BEGIN Exercise data
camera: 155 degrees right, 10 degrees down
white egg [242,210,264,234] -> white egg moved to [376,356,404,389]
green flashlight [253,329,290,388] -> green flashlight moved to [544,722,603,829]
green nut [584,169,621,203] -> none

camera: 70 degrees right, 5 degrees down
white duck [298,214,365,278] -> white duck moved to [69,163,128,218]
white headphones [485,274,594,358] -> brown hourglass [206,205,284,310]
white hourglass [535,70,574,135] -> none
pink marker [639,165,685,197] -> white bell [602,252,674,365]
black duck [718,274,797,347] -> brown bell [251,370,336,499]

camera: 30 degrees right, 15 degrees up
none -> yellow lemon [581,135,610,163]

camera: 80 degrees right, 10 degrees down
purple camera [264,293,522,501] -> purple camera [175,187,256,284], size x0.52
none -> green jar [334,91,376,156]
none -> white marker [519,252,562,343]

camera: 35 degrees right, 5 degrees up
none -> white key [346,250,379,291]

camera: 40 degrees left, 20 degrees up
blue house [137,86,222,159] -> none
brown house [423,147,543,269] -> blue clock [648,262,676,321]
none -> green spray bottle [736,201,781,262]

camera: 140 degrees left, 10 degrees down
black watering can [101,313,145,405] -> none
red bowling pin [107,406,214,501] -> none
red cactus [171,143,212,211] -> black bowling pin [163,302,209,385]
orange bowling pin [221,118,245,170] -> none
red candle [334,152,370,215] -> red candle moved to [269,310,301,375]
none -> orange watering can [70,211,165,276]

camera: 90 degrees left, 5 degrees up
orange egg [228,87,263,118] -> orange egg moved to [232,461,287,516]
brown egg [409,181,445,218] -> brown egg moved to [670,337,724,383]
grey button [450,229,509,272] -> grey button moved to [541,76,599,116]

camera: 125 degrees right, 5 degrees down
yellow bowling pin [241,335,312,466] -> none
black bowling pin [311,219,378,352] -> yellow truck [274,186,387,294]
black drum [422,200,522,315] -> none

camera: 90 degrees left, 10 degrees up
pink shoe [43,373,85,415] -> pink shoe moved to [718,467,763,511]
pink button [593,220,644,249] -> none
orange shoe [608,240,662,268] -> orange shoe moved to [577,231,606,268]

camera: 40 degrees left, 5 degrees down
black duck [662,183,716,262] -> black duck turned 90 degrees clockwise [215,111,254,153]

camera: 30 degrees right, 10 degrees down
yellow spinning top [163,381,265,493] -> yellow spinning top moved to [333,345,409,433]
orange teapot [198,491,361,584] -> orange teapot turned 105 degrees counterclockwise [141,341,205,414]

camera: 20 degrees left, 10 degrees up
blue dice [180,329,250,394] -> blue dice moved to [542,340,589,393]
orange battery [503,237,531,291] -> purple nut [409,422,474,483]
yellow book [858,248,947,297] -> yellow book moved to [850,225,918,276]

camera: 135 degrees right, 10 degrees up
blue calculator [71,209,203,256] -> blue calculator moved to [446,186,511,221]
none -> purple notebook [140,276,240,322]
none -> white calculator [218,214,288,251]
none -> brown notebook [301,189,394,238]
END Exercise data
# Required work
From the entries above, copy every line containing the word "pink".

# Output of the task
pink marker [639,165,685,197] -> white bell [602,252,674,365]
pink shoe [43,373,85,415] -> pink shoe moved to [718,467,763,511]
pink button [593,220,644,249] -> none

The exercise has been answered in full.